What is needed —
Write out a word-for-word repetition of the lines that come before the line containing "move | black" in the listing below, along with that line itself, omitting pictures.
=== Section Start ===
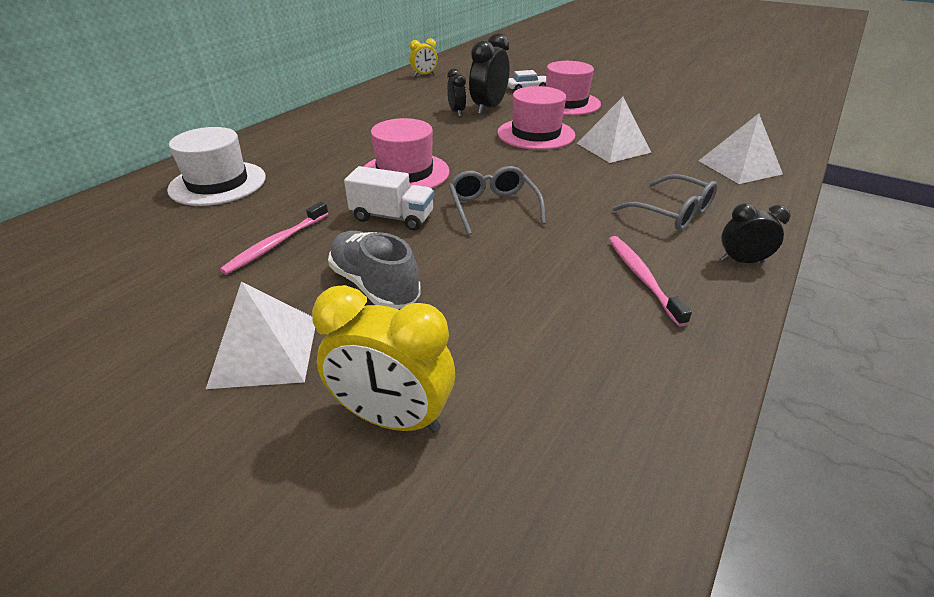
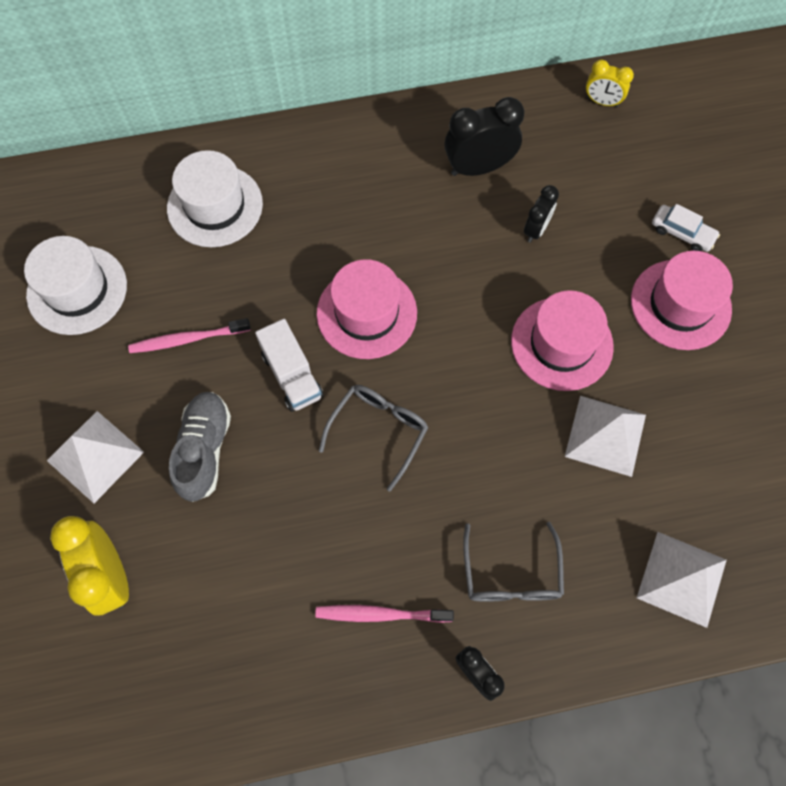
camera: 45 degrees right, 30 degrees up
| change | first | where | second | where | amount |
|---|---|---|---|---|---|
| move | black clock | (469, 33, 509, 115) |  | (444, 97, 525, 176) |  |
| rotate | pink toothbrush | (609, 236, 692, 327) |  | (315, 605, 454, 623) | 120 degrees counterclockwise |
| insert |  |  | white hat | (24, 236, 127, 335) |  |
=== Section End ===
Reply —
camera: 45 degrees right, 30 degrees up
| change | first | where | second | where | amount |
|---|---|---|---|---|---|
| move | black clock | (469, 33, 509, 115) |  | (444, 97, 525, 176) |  |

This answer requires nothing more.